* **Exercise description**
Below are the records; copy each line in which "domino" can be found.

* **Data records**

>>>

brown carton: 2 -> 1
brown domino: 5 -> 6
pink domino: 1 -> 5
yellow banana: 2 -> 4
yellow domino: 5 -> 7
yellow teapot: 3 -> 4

<<<
>>>

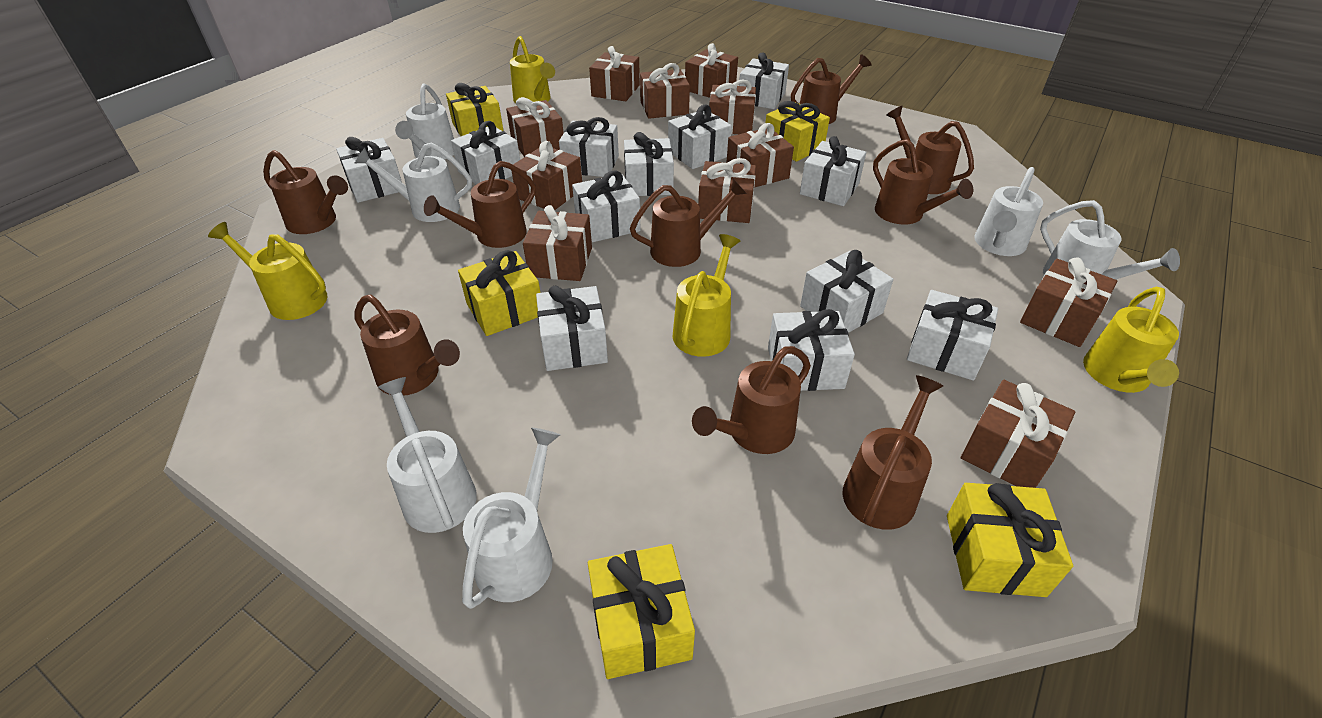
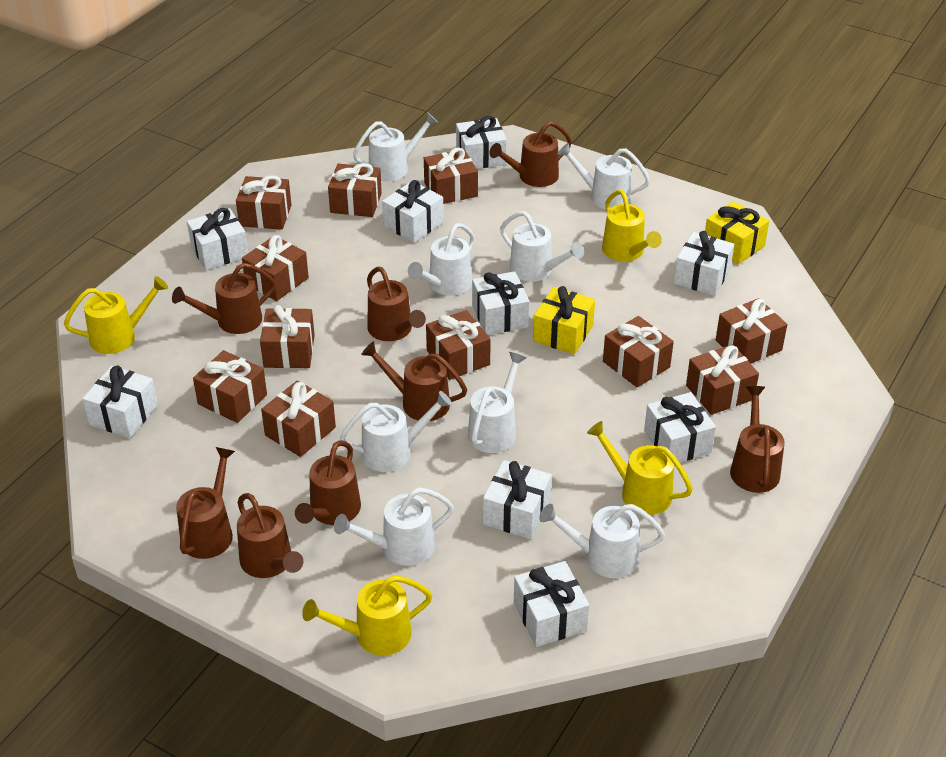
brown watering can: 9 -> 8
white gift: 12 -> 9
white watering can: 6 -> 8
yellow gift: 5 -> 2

<<<

* **Task response**
brown domino: 5 -> 6
pink domino: 1 -> 5
yellow domino: 5 -> 7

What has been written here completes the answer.